Pictures aside, output each record exactly.

Records shown
=== Begin Enclosure ===

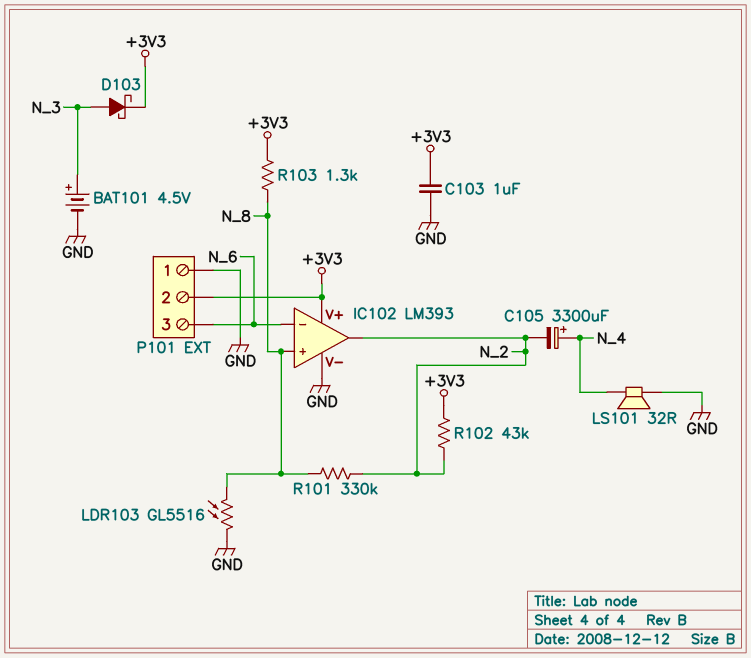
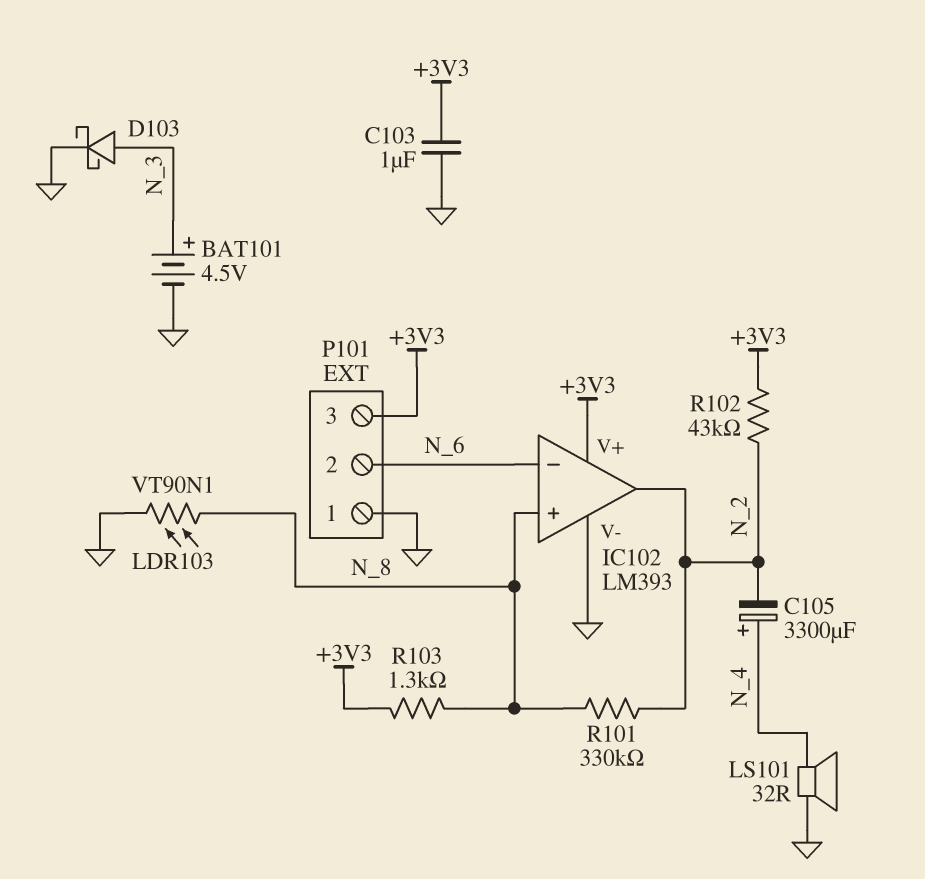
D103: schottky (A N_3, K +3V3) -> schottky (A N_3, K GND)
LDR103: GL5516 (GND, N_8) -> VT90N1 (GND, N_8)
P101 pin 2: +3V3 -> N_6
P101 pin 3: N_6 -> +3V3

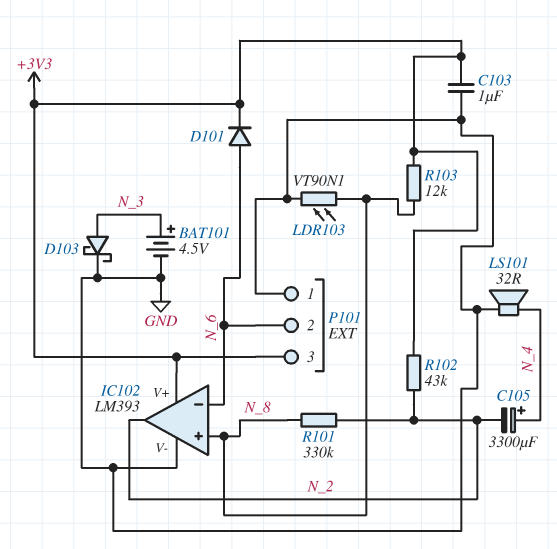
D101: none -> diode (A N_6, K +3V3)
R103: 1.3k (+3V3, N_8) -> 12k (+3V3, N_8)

=== End Enclosure ===

Exercise answer
D103: schottky (A N_3, K +3V3) -> schottky (A N_3, K GND)
LDR103: GL5516 (GND, N_8) -> VT90N1 (GND, N_8)
P101 pin 2: +3V3 -> N_6
P101 pin 3: N_6 -> +3V3

D101: none -> diode (A N_6, K +3V3)
R103: 1.3k (+3V3, N_8) -> 12k (+3V3, N_8)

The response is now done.